▶ WHAT TO PRODUCE
Return the records below exactly, leaving nothing out.

▶ MATERIAL TO PROCESS
########

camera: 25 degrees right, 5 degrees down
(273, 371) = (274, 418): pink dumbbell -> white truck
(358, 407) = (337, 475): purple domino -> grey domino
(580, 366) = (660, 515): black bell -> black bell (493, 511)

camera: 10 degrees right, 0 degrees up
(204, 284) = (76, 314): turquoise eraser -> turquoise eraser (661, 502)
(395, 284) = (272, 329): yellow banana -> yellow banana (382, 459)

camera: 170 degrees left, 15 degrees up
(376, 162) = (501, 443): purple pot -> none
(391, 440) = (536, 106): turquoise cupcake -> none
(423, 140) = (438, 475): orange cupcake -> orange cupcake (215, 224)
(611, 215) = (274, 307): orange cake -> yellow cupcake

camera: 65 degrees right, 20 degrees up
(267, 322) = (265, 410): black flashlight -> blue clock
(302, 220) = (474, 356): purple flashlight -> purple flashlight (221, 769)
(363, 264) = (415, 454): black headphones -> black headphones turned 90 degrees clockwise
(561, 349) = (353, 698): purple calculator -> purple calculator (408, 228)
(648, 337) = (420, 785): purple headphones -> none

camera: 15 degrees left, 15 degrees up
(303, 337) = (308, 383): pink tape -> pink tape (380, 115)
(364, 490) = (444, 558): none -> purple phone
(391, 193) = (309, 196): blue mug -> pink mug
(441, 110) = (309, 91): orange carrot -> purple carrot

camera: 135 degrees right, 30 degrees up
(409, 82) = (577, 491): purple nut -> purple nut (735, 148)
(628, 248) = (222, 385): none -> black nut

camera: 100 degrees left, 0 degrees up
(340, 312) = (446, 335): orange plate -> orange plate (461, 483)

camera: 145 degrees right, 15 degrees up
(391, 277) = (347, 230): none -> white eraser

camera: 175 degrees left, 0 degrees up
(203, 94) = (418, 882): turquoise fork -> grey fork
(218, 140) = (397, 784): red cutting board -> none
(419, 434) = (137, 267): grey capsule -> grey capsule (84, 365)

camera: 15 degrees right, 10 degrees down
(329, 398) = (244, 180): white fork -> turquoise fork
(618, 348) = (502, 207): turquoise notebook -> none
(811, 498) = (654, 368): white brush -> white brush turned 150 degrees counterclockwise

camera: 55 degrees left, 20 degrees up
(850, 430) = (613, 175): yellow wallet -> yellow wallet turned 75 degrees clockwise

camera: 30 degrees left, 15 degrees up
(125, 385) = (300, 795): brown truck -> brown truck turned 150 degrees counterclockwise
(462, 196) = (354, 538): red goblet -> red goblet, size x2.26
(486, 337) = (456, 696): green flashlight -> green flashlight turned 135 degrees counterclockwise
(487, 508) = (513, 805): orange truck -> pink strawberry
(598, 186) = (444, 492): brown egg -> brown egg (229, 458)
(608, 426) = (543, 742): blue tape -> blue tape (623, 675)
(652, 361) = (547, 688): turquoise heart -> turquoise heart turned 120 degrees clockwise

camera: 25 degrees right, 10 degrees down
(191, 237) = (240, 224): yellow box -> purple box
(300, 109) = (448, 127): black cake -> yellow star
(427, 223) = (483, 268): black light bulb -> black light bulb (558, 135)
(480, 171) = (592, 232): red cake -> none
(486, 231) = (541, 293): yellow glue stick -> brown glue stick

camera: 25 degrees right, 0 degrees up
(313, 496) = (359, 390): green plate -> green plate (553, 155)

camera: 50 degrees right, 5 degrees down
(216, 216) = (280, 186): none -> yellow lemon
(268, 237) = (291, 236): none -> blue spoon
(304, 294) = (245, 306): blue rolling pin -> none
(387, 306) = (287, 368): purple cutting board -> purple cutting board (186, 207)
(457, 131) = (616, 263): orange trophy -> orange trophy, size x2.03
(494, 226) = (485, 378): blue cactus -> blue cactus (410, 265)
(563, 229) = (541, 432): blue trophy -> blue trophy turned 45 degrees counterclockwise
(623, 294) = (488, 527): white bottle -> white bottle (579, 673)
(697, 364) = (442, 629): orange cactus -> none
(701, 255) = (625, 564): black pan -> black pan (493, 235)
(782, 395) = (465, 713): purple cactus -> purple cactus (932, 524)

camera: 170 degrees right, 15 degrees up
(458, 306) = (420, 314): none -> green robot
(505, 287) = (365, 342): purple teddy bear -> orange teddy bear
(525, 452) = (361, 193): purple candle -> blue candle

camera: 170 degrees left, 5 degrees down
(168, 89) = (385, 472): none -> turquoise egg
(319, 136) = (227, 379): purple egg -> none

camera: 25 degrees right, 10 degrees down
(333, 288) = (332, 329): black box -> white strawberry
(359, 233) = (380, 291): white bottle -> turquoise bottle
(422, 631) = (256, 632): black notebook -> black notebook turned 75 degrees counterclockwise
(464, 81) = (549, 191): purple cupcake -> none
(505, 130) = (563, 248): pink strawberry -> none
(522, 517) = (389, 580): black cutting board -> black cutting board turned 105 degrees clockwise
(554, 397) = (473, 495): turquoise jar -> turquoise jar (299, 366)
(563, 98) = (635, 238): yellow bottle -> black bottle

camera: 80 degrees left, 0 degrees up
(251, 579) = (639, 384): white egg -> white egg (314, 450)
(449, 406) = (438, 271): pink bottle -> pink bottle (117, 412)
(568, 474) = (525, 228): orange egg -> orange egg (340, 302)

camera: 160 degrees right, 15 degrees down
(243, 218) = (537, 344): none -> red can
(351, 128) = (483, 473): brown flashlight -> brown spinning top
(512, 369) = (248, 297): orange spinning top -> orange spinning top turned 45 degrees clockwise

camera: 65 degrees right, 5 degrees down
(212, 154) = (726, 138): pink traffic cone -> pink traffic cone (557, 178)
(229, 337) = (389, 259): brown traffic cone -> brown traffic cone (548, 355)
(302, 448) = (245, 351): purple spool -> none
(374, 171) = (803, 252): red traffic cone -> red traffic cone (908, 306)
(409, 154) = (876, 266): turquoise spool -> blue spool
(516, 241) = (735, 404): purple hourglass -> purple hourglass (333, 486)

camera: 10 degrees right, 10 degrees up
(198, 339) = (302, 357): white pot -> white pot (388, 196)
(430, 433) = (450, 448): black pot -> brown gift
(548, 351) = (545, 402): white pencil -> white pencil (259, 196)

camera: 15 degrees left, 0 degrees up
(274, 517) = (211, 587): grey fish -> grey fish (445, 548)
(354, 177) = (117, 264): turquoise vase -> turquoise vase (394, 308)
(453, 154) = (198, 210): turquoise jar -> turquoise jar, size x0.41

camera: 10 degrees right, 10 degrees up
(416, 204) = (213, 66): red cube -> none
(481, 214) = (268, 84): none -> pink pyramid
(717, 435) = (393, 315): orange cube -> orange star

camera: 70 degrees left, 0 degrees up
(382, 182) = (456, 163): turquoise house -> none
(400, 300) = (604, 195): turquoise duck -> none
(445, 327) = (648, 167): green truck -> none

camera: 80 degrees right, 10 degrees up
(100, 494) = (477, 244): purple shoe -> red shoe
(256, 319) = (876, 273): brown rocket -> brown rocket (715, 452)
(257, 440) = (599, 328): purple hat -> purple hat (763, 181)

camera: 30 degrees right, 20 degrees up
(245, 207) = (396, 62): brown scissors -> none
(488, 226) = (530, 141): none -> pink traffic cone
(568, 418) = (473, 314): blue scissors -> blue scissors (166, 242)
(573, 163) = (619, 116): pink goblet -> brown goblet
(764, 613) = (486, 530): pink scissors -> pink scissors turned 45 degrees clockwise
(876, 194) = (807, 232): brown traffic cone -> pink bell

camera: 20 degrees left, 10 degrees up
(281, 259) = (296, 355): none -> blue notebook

########

▶ TASK OUTPUT
camera: 25 degrees right, 5 degrees down
(273, 371) = (274, 418): pink dumbbell -> white truck
(358, 407) = (337, 475): purple domino -> grey domino
(580, 366) = (660, 515): black bell -> black bell (493, 511)

camera: 10 degrees right, 0 degrees up
(204, 284) = (76, 314): turquoise eraser -> turquoise eraser (661, 502)
(395, 284) = (272, 329): yellow banana -> yellow banana (382, 459)

camera: 170 degrees left, 15 degrees up
(376, 162) = (501, 443): purple pot -> none
(391, 440) = (536, 106): turquoise cupcake -> none
(423, 140) = (438, 475): orange cupcake -> orange cupcake (215, 224)
(611, 215) = (274, 307): orange cake -> yellow cupcake

camera: 65 degrees right, 20 degrees up
(267, 322) = (265, 410): black flashlight -> blue clock
(302, 220) = (474, 356): purple flashlight -> purple flashlight (221, 769)
(363, 264) = (415, 454): black headphones -> black headphones turned 90 degrees clockwise
(561, 349) = (353, 698): purple calculator -> purple calculator (408, 228)
(648, 337) = (420, 785): purple headphones -> none

camera: 15 degrees left, 15 degrees up
(303, 337) = (308, 383): pink tape -> pink tape (380, 115)
(364, 490) = (444, 558): none -> purple phone
(391, 193) = (309, 196): blue mug -> pink mug
(441, 110) = (309, 91): orange carrot -> purple carrot

camera: 135 degrees right, 30 degrees up
(409, 82) = (577, 491): purple nut -> purple nut (735, 148)
(628, 248) = (222, 385): none -> black nut

camera: 100 degrees left, 0 degrees up
(340, 312) = (446, 335): orange plate -> orange plate (461, 483)

camera: 145 degrees right, 15 degrees up
(391, 277) = (347, 230): none -> white eraser

camera: 175 degrees left, 0 degrees up
(203, 94) = (418, 882): turquoise fork -> grey fork
(218, 140) = (397, 784): red cutting board -> none
(419, 434) = (137, 267): grey capsule -> grey capsule (84, 365)

camera: 15 degrees right, 10 degrees down
(329, 398) = (244, 180): white fork -> turquoise fork
(618, 348) = (502, 207): turquoise notebook -> none
(811, 498) = (654, 368): white brush -> white brush turned 150 degrees counterclockwise

camera: 55 degrees left, 20 degrees up
(850, 430) = (613, 175): yellow wallet -> yellow wallet turned 75 degrees clockwise

camera: 30 degrees left, 15 degrees up
(125, 385) = (300, 795): brown truck -> brown truck turned 150 degrees counterclockwise
(462, 196) = (354, 538): red goblet -> red goblet, size x2.26
(486, 337) = (456, 696): green flashlight -> green flashlight turned 135 degrees counterclockwise
(487, 508) = (513, 805): orange truck -> pink strawberry
(598, 186) = (444, 492): brown egg -> brown egg (229, 458)
(608, 426) = (543, 742): blue tape -> blue tape (623, 675)
(652, 361) = (547, 688): turquoise heart -> turquoise heart turned 120 degrees clockwise

camera: 25 degrees right, 10 degrees down
(191, 237) = (240, 224): yellow box -> purple box
(300, 109) = (448, 127): black cake -> yellow star
(427, 223) = (483, 268): black light bulb -> black light bulb (558, 135)
(480, 171) = (592, 232): red cake -> none
(486, 231) = (541, 293): yellow glue stick -> brown glue stick

camera: 25 degrees right, 0 degrees up
(313, 496) = (359, 390): green plate -> green plate (553, 155)

camera: 50 degrees right, 5 degrees down
(216, 216) = (280, 186): none -> yellow lemon
(268, 237) = (291, 236): none -> blue spoon
(304, 294) = (245, 306): blue rolling pin -> none
(387, 306) = (287, 368): purple cutting board -> purple cutting board (186, 207)
(457, 131) = (616, 263): orange trophy -> orange trophy, size x2.03
(494, 226) = (485, 378): blue cactus -> blue cactus (410, 265)
(563, 229) = (541, 432): blue trophy -> blue trophy turned 45 degrees counterclockwise
(623, 294) = (488, 527): white bottle -> white bottle (579, 673)
(697, 364) = (442, 629): orange cactus -> none
(701, 255) = (625, 564): black pan -> black pan (493, 235)
(782, 395) = (465, 713): purple cactus -> purple cactus (932, 524)

camera: 170 degrees right, 15 degrees up
(458, 306) = (420, 314): none -> green robot
(505, 287) = (365, 342): purple teddy bear -> orange teddy bear
(525, 452) = (361, 193): purple candle -> blue candle

camera: 170 degrees left, 5 degrees down
(168, 89) = (385, 472): none -> turquoise egg
(319, 136) = (227, 379): purple egg -> none

camera: 25 degrees right, 10 degrees down
(333, 288) = (332, 329): black box -> white strawberry
(359, 233) = (380, 291): white bottle -> turquoise bottle
(422, 631) = (256, 632): black notebook -> black notebook turned 75 degrees counterclockwise
(464, 81) = (549, 191): purple cupcake -> none
(505, 130) = (563, 248): pink strawberry -> none
(522, 517) = (389, 580): black cutting board -> black cutting board turned 105 degrees clockwise
(554, 397) = (473, 495): turquoise jar -> turquoise jar (299, 366)
(563, 98) = (635, 238): yellow bottle -> black bottle

camera: 80 degrees left, 0 degrees up
(251, 579) = (639, 384): white egg -> white egg (314, 450)
(449, 406) = (438, 271): pink bottle -> pink bottle (117, 412)
(568, 474) = (525, 228): orange egg -> orange egg (340, 302)

camera: 160 degrees right, 15 degrees down
(243, 218) = (537, 344): none -> red can
(351, 128) = (483, 473): brown flashlight -> brown spinning top
(512, 369) = (248, 297): orange spinning top -> orange spinning top turned 45 degrees clockwise

camera: 65 degrees right, 5 degrees down
(212, 154) = (726, 138): pink traffic cone -> pink traffic cone (557, 178)
(229, 337) = (389, 259): brown traffic cone -> brown traffic cone (548, 355)
(302, 448) = (245, 351): purple spool -> none
(374, 171) = (803, 252): red traffic cone -> red traffic cone (908, 306)
(409, 154) = (876, 266): turquoise spool -> blue spool
(516, 241) = (735, 404): purple hourglass -> purple hourglass (333, 486)

camera: 10 degrees right, 10 degrees up
(198, 339) = (302, 357): white pot -> white pot (388, 196)
(430, 433) = (450, 448): black pot -> brown gift
(548, 351) = (545, 402): white pencil -> white pencil (259, 196)

camera: 15 degrees left, 0 degrees up
(274, 517) = (211, 587): grey fish -> grey fish (445, 548)
(354, 177) = (117, 264): turquoise vase -> turquoise vase (394, 308)
(453, 154) = (198, 210): turquoise jar -> turquoise jar, size x0.41

camera: 10 degrees right, 10 degrees up
(416, 204) = (213, 66): red cube -> none
(481, 214) = (268, 84): none -> pink pyramid
(717, 435) = (393, 315): orange cube -> orange star

camera: 70 degrees left, 0 degrees up
(382, 182) = (456, 163): turquoise house -> none
(400, 300) = (604, 195): turquoise duck -> none
(445, 327) = (648, 167): green truck -> none

camera: 80 degrees right, 10 degrees up
(100, 494) = (477, 244): purple shoe -> red shoe
(256, 319) = (876, 273): brown rocket -> brown rocket (715, 452)
(257, 440) = (599, 328): purple hat -> purple hat (763, 181)

camera: 30 degrees right, 20 degrees up
(245, 207) = (396, 62): brown scissors -> none
(488, 226) = (530, 141): none -> pink traffic cone
(568, 418) = (473, 314): blue scissors -> blue scissors (166, 242)
(573, 163) = (619, 116): pink goblet -> brown goblet
(764, 613) = (486, 530): pink scissors -> pink scissors turned 45 degrees clockwise
(876, 194) = (807, 232): brown traffic cone -> pink bell

camera: 20 degrees left, 10 degrees up
(281, 259) = (296, 355): none -> blue notebook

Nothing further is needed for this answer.